__Stored data__.
↓

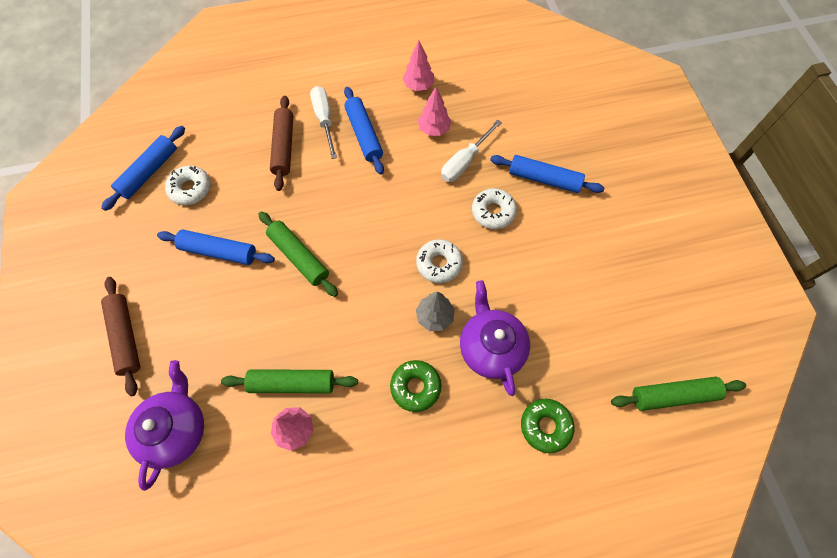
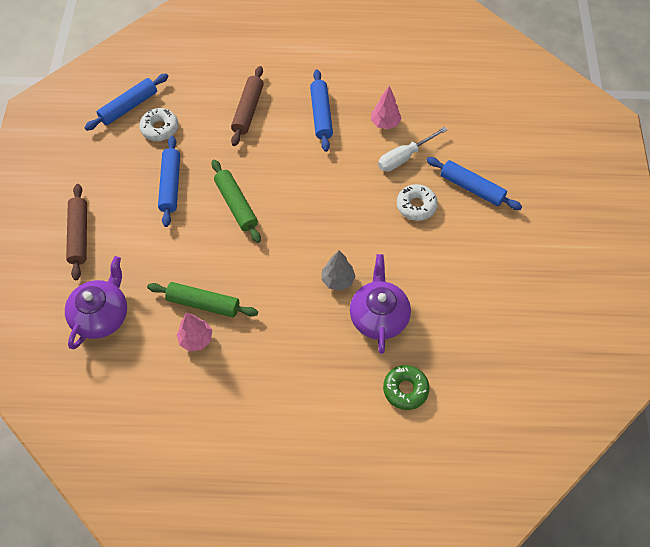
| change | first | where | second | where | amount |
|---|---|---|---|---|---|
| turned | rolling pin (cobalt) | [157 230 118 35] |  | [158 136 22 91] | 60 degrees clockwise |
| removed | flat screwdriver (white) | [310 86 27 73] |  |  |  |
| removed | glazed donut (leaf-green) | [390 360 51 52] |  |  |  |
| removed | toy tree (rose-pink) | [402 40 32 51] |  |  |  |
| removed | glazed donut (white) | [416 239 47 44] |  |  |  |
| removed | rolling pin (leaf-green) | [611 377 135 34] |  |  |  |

↑

__Your task__. Copy out every line from the data above that has "rolling" in it.

__Response below__.
| turned | rolling pin (cobalt) | [157 230 118 35] |  | [158 136 22 91] | 60 degrees clockwise |
| removed | rolling pin (leaf-green) | [611 377 135 34] |  |  |  |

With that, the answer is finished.